* _WHAT TO PRODUCE_
Could you restate the whole listing below word for word, minus the pictures?

* _SOURCE MATERIAL_

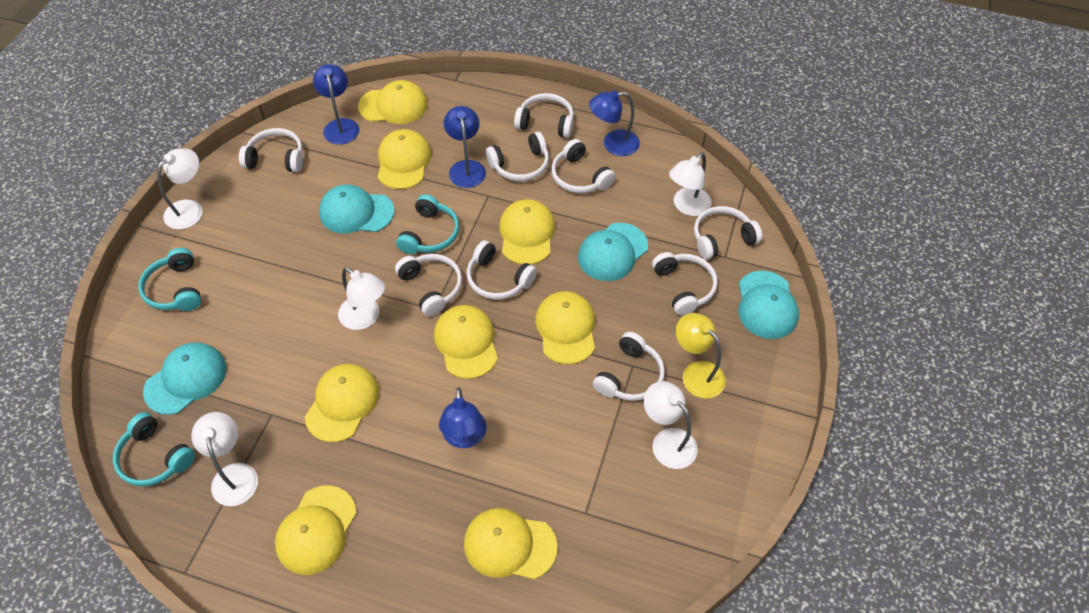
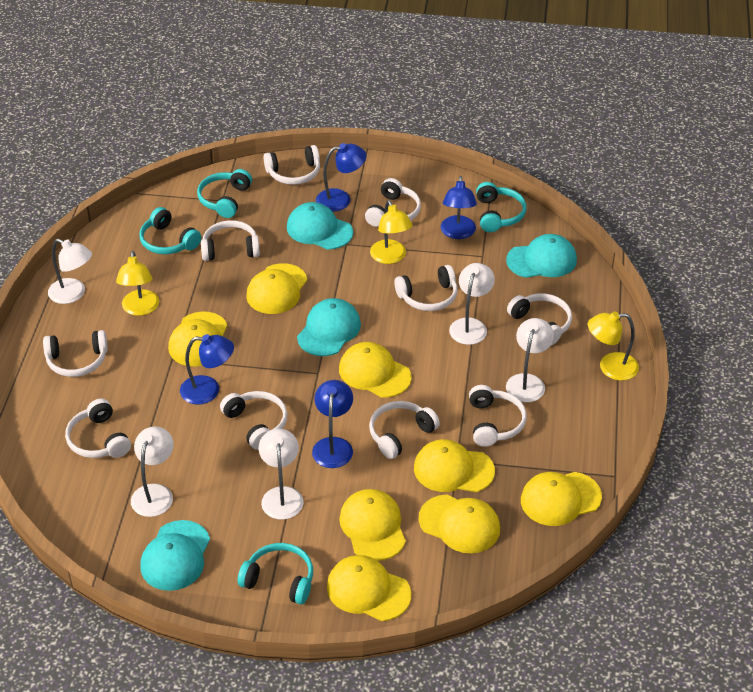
turquoise headphones: 3 -> 4
white headphones: 9 -> 10
yellow lamp: 1 -> 3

* _EXERCISE RESULT_
turquoise headphones: 3 -> 4
white headphones: 9 -> 10
yellow lamp: 1 -> 3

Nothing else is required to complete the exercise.